Exercise - Nothing but the text of the records belongs in your answer: repeat all of it exactly and leave out the images.

** Opening Supplied records block **

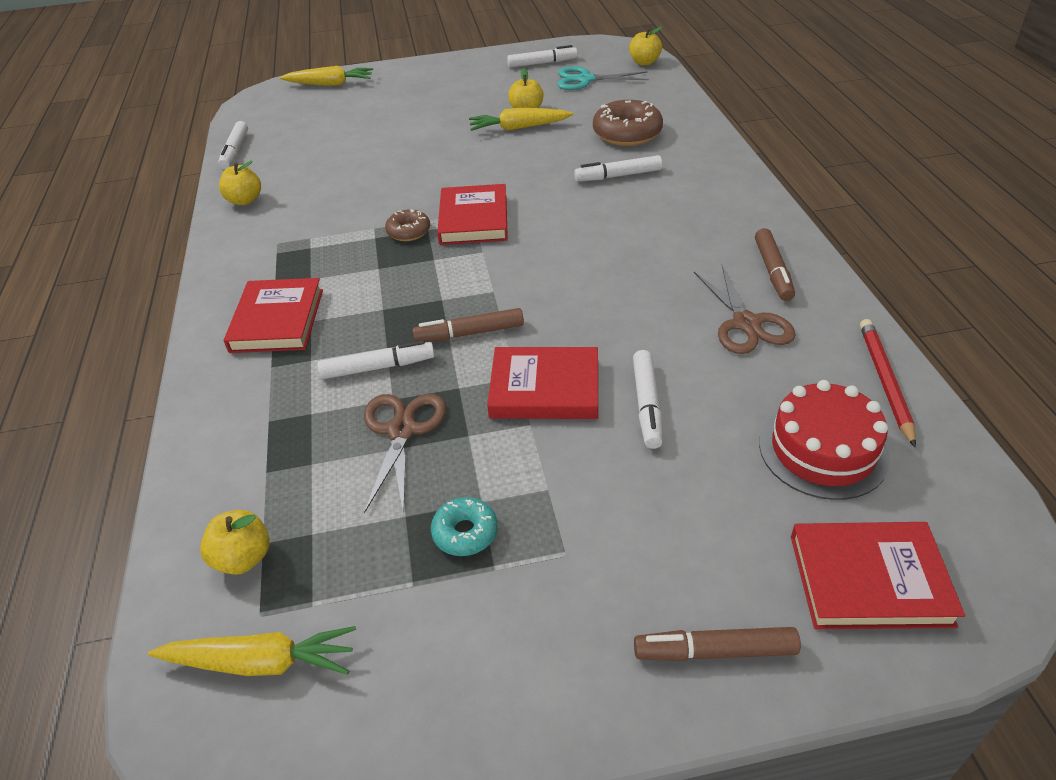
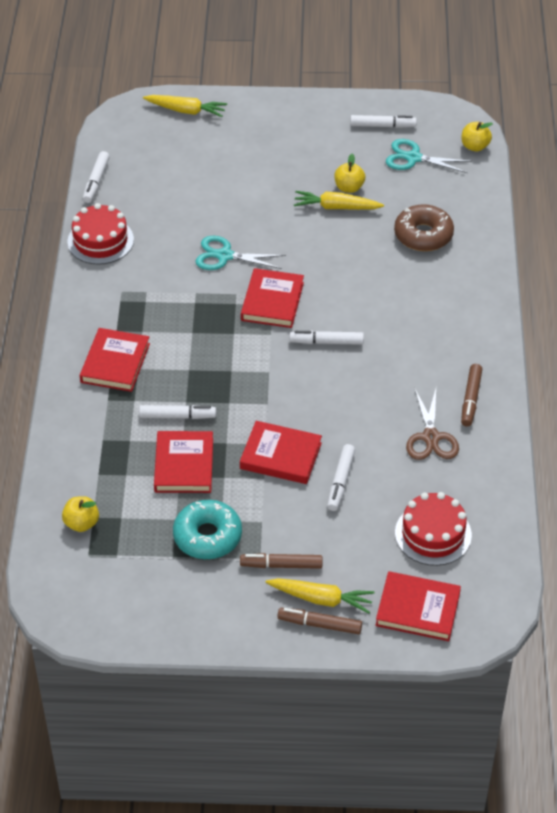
camera: 10 degrees right, 5 degrees up
yellow carrot [148,626,356,676] -> yellow carrot moved to [266,578,375,613]
yellow apple [219,161,261,205] -> red cake [67,203,134,265]
brown scissors [364,394,446,514] -> red book [154,431,213,493]
brown donut [385,209,430,241] -> none
brown marker [412,308,524,342] -> brown marker moved to [240,553,322,569]
turquoise donut [431,497,498,556] -> turquoise donut [173,500,242,559], size x1.79
white marker [574,155,662,182] -> white marker moved to [290,331,364,345]
red pencil [860,319,916,448] -> none
none -> turquoise scissors [195,236,286,270]

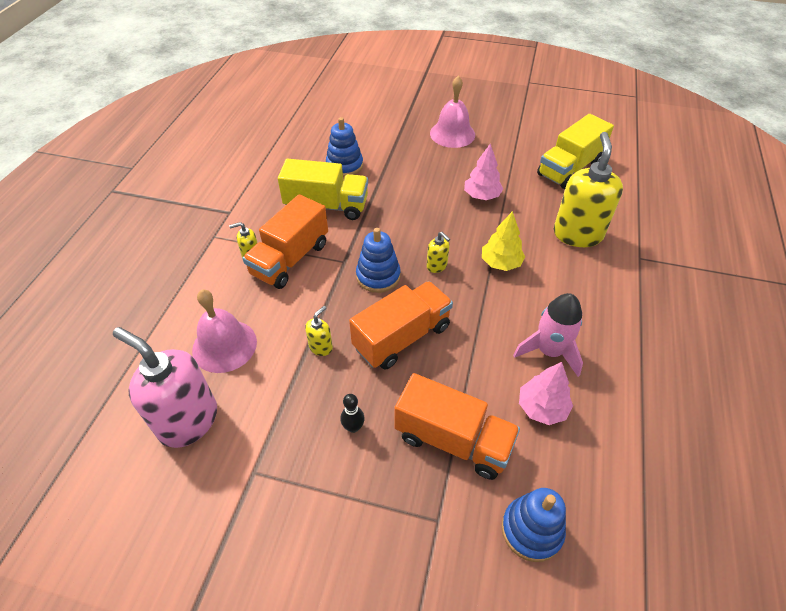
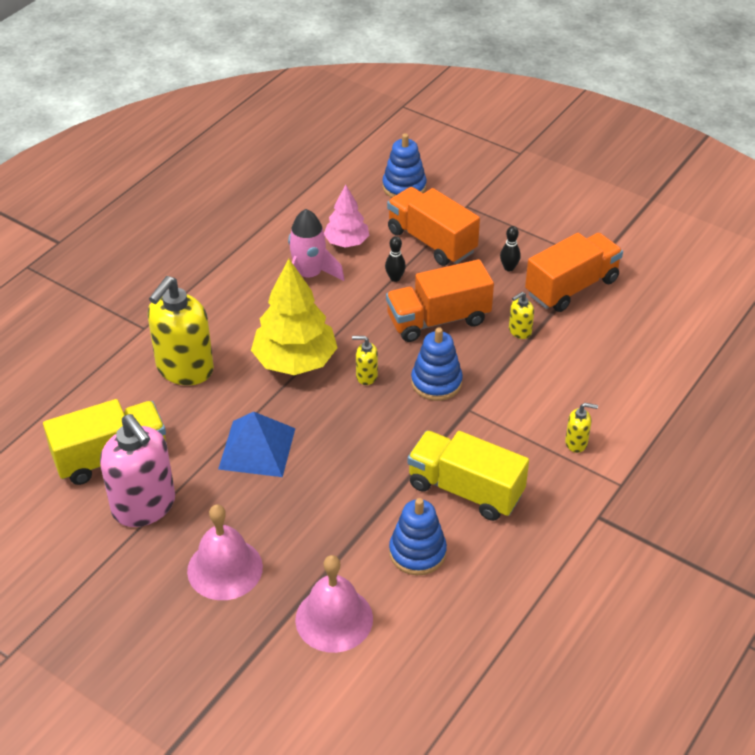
camera: 160 degrees left, 5 degrees down
pink soap dispenser [113,327,217,448] -> pink soap dispenser moved to [100,414,175,527]
pink bell [192,290,257,373] -> pink bell moved to [295,555,373,653]
orange truck [243,194,328,289] -> orange truck moved to [525,233,623,312]
yellow soap dispenser [427,232,450,273] -> yellow soap dispenser turned 60 degrees counterclockwise [352,336,378,385]
pink tree [464,144,503,200] -> blue pyramid [218,412,295,477]
yellow tree [482,211,525,271] -> yellow tree [251,259,338,375], size x1.70
none -> black bowling pin [385,236,406,282]

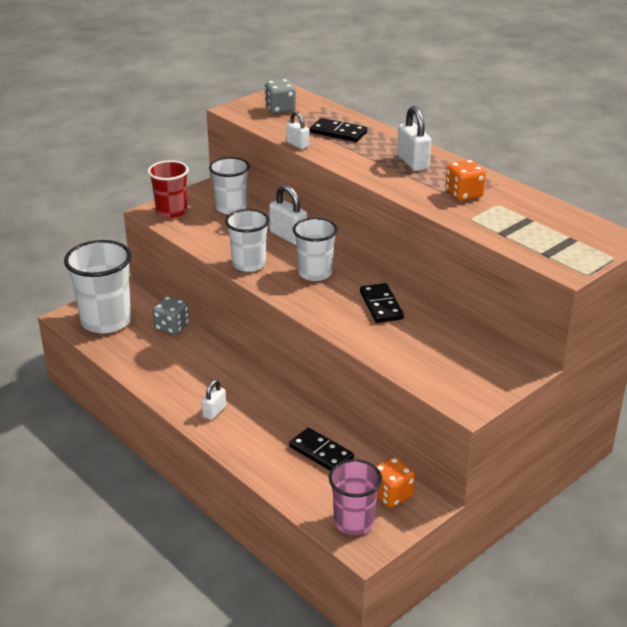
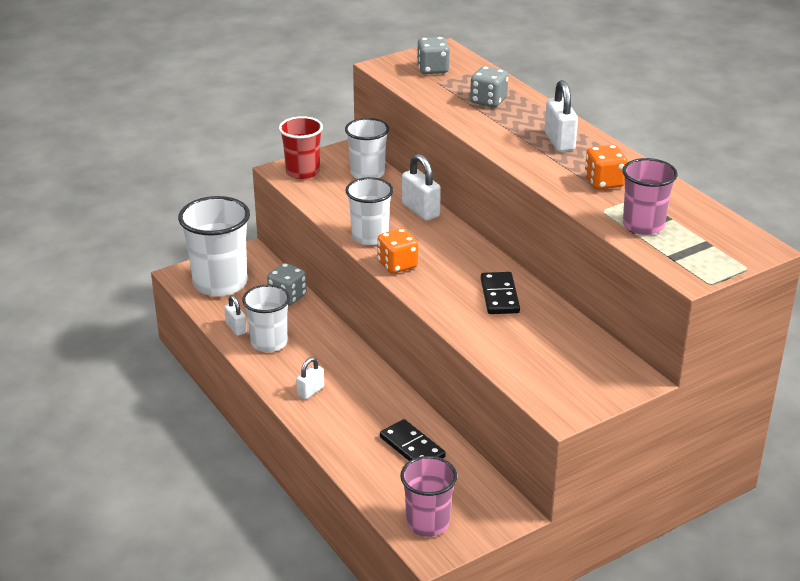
camera: 10 degrees right, 0 degrees up
white padlock [286,111,309,149] -> white padlock moved to [224,295,247,336]
white cup [293,218,338,281] -> white cup moved to [242,285,290,352]
black domino [310,118,367,142] -> grey dice [470,66,508,107]
orange dice [376,457,415,508] -> orange dice moved to [377,228,418,273]
none -> pink cup [623,158,678,235]

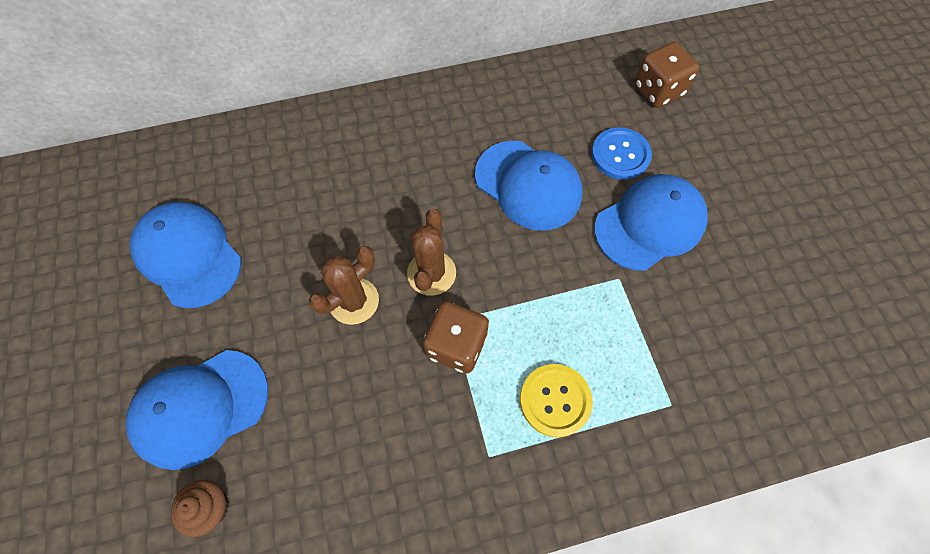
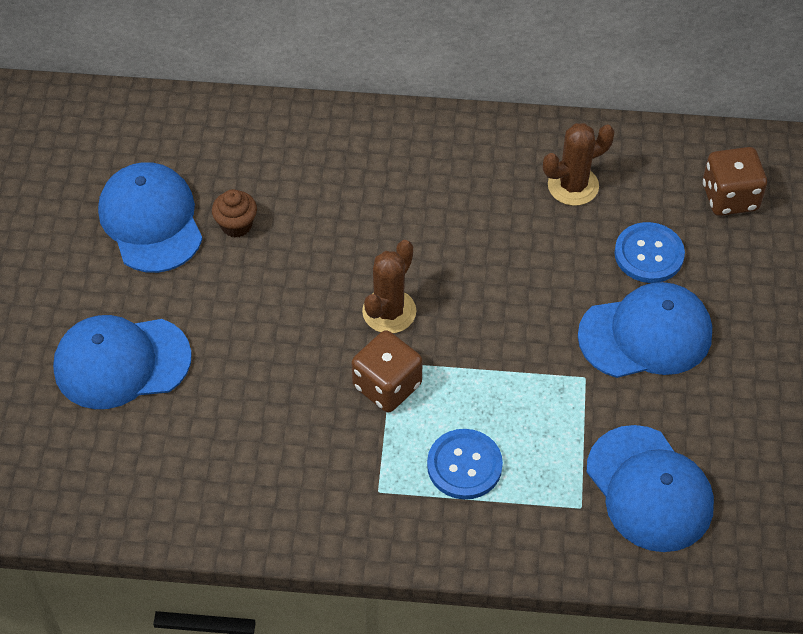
camera: 20 degrees right, 10 degrees down
brown cupcake [171,480,229,537] -> brown cupcake moved to [212,189,257,238]
brown cactus [309,246,379,325] -> brown cactus moved to [543,123,615,206]
blue cap [475,141,583,231] -> blue cap moved to [587,425,714,552]
yellow button [520,364,593,437] -> blue button [427,429,503,499]

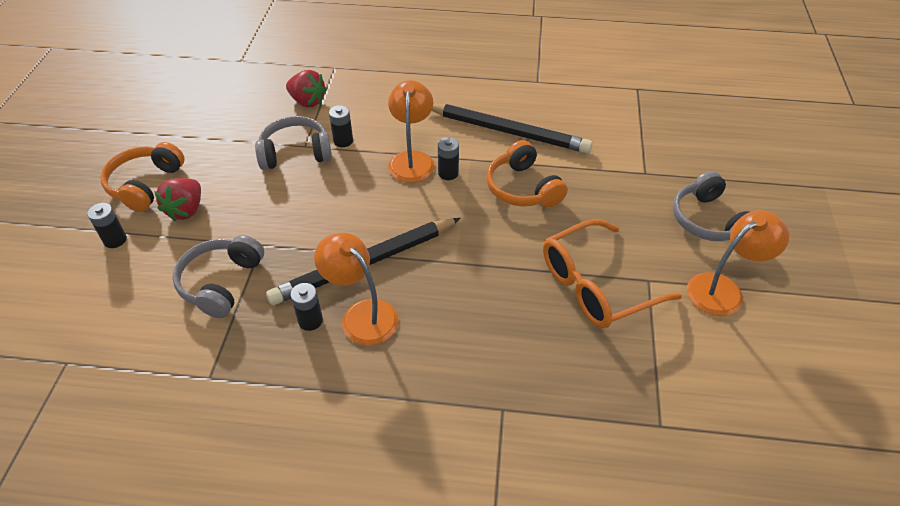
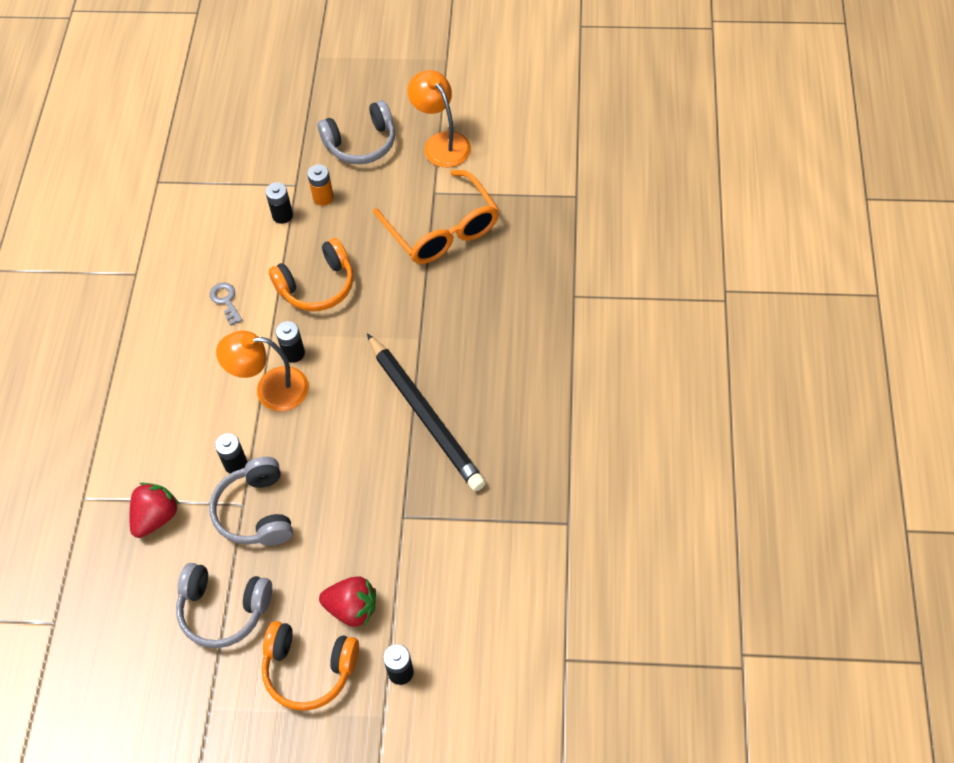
camera: 90 degrees left, 10 degrees up
grey headphones [172,235,264,318] -> grey headphones moved to [176,563,272,648]
black battery [290,283,323,331] -> black battery moved to [265,182,293,224]
orange lamp [314,233,399,346] -> none
black pencil [432,104,592,153] -> grey key [210,283,242,326]
none -> orange battery [307,164,334,206]

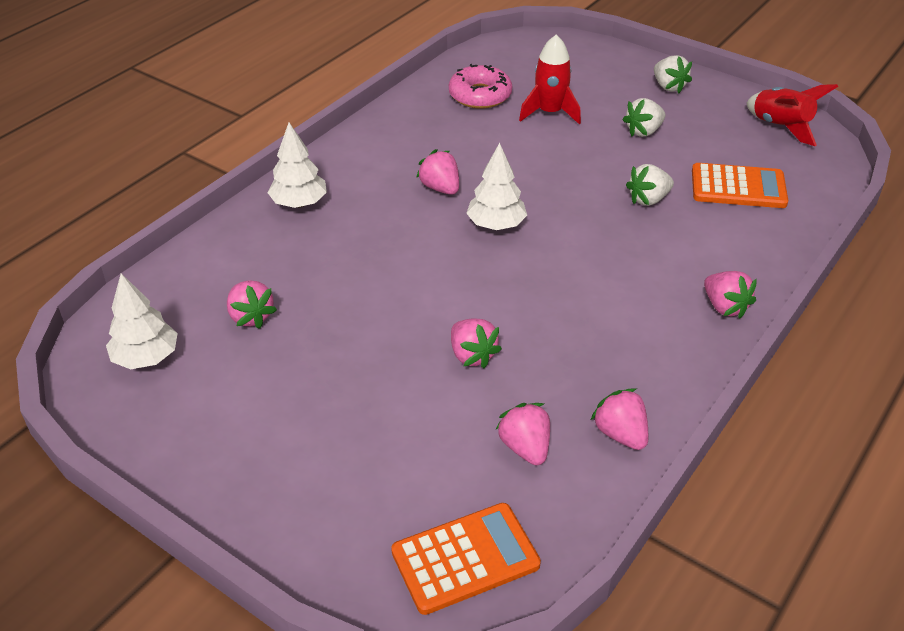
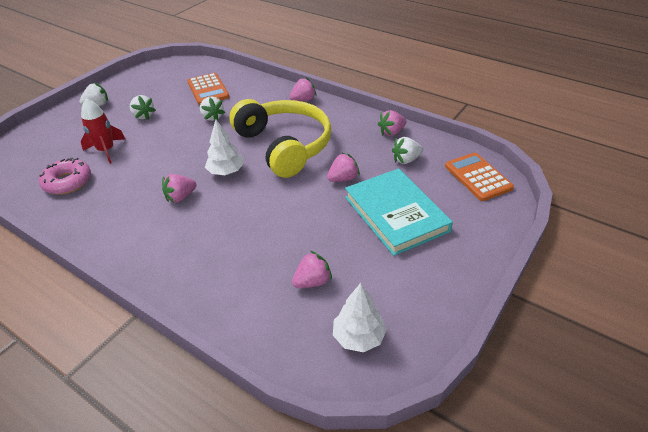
camera: 90 degrees left, 0 degrees up
white tree [268,122,327,208] -> none
pink strawberry [495,403,550,465] -> white strawberry [392,137,423,164]
orange calculator [692,163,788,208] -> orange calculator turned 150 degrees clockwise [187,73,229,105]
red rocket [747,84,838,146] -> none
none -> yellow headphones [230,99,332,178]
none -> turquoise book [345,168,453,256]

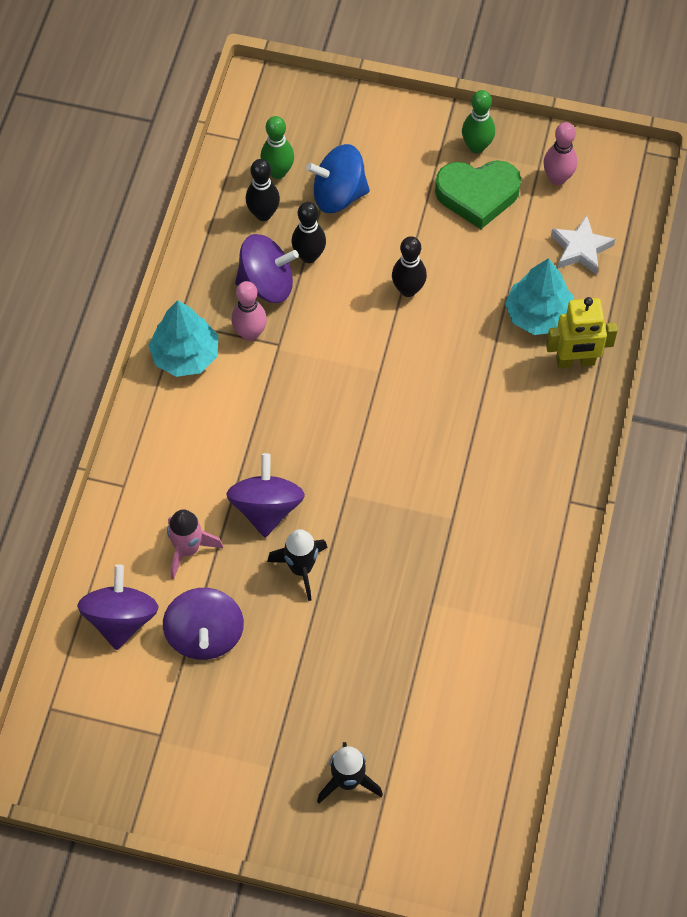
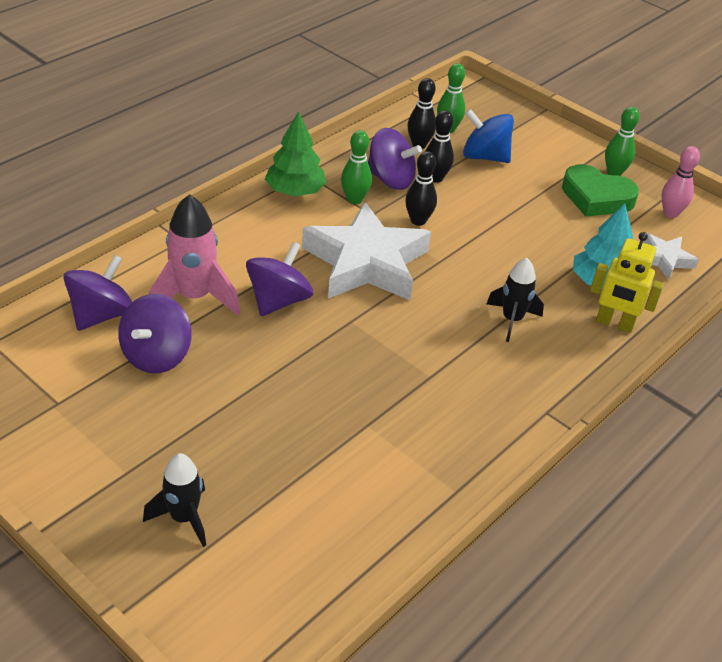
camera: 25 degrees right, 20 degrees down
turquoise tree [148,300,218,377] -> green tree [265,111,327,196]
pink rocket [167,509,223,579] -> pink rocket [149,194,240,316], size x1.55
pink bowling pin [231,281,267,341] -> green bowling pin [341,130,372,204]
black rocket [267,529,328,601] -> black rocket moved to [487,258,544,342]
black bowling pin [392,236,427,297] -> black bowling pin moved to [405,151,437,226]
none -> white star [302,202,431,300]

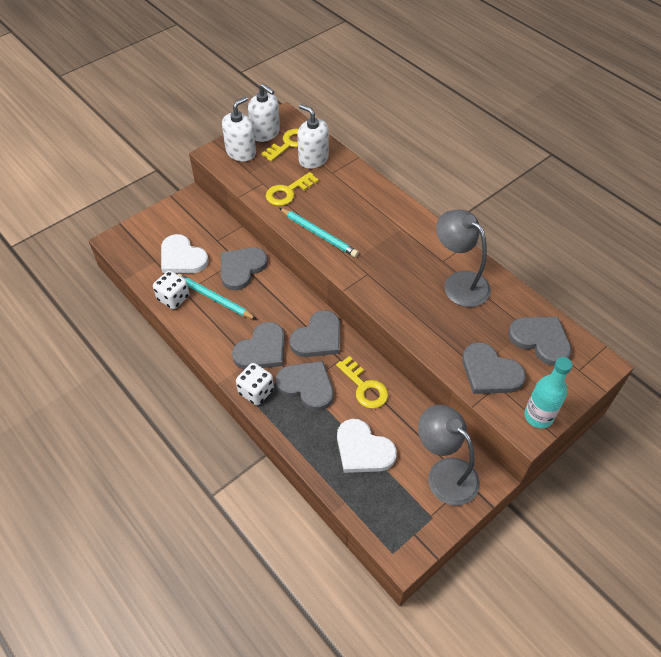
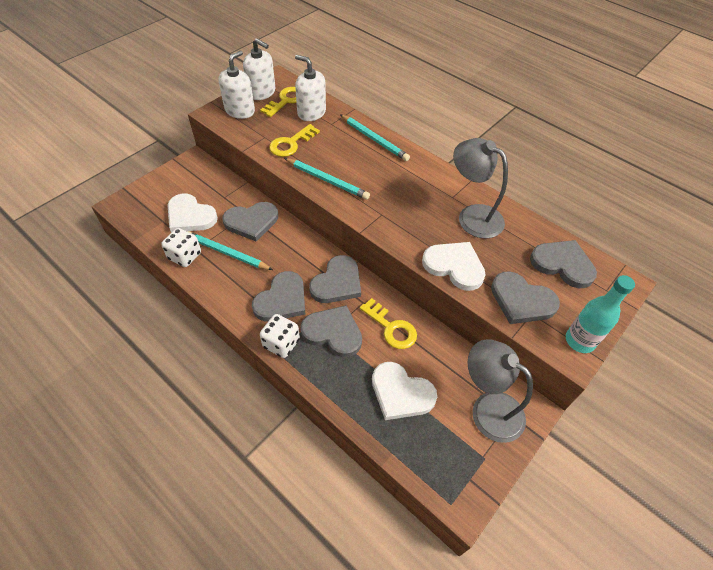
camera: 10 degrees left, 0 degrees up
grey heart [221,247,268,290] -> grey heart turned 135 degrees counterclockwise [222,202,278,242]
none -> turquoise pencil [340,114,410,161]
none -> white heart [422,242,486,291]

** Closing Supplied records block **

Response to the exercise -
camera: 10 degrees right, 5 degrees up
yellow carrot [148,626,356,676] -> yellow carrot moved to [266,578,375,613]
yellow apple [219,161,261,205] -> red cake [67,203,134,265]
brown scissors [364,394,446,514] -> red book [154,431,213,493]
brown donut [385,209,430,241] -> none
brown marker [412,308,524,342] -> brown marker moved to [240,553,322,569]
turquoise donut [431,497,498,556] -> turquoise donut [173,500,242,559], size x1.79
white marker [574,155,662,182] -> white marker moved to [290,331,364,345]
red pencil [860,319,916,448] -> none
none -> turquoise scissors [195,236,286,270]

camera: 160 degrees left, 5 degrees down
pink soap dispenser [113,327,217,448] -> pink soap dispenser moved to [100,414,175,527]
pink bell [192,290,257,373] -> pink bell moved to [295,555,373,653]
orange truck [243,194,328,289] -> orange truck moved to [525,233,623,312]
yellow soap dispenser [427,232,450,273] -> yellow soap dispenser turned 60 degrees counterclockwise [352,336,378,385]
pink tree [464,144,503,200] -> blue pyramid [218,412,295,477]
yellow tree [482,211,525,271] -> yellow tree [251,259,338,375], size x1.70
none -> black bowling pin [385,236,406,282]

camera: 10 degrees right, 0 degrees up
white padlock [286,111,309,149] -> white padlock moved to [224,295,247,336]
white cup [293,218,338,281] -> white cup moved to [242,285,290,352]
black domino [310,118,367,142] -> grey dice [470,66,508,107]
orange dice [376,457,415,508] -> orange dice moved to [377,228,418,273]
none -> pink cup [623,158,678,235]

camera: 20 degrees right, 10 degrees down
brown cupcake [171,480,229,537] -> brown cupcake moved to [212,189,257,238]
brown cactus [309,246,379,325] -> brown cactus moved to [543,123,615,206]
blue cap [475,141,583,231] -> blue cap moved to [587,425,714,552]
yellow button [520,364,593,437] -> blue button [427,429,503,499]

camera: 90 degrees left, 10 degrees up
grey headphones [172,235,264,318] -> grey headphones moved to [176,563,272,648]
black battery [290,283,323,331] -> black battery moved to [265,182,293,224]
orange lamp [314,233,399,346] -> none
black pencil [432,104,592,153] -> grey key [210,283,242,326]
none -> orange battery [307,164,334,206]

camera: 90 degrees left, 0 degrees up
white tree [268,122,327,208] -> none
pink strawberry [495,403,550,465] -> white strawberry [392,137,423,164]
orange calculator [692,163,788,208] -> orange calculator turned 150 degrees clockwise [187,73,229,105]
red rocket [747,84,838,146] -> none
none -> yellow headphones [230,99,332,178]
none -> turquoise book [345,168,453,256]

camera: 25 degrees right, 20 degrees down
turquoise tree [148,300,218,377] -> green tree [265,111,327,196]
pink rocket [167,509,223,579] -> pink rocket [149,194,240,316], size x1.55
pink bowling pin [231,281,267,341] -> green bowling pin [341,130,372,204]
black rocket [267,529,328,601] -> black rocket moved to [487,258,544,342]
black bowling pin [392,236,427,297] -> black bowling pin moved to [405,151,437,226]
none -> white star [302,202,431,300]

camera: 10 degrees left, 0 degrees up
grey heart [221,247,268,290] -> grey heart turned 135 degrees counterclockwise [222,202,278,242]
none -> turquoise pencil [340,114,410,161]
none -> white heart [422,242,486,291]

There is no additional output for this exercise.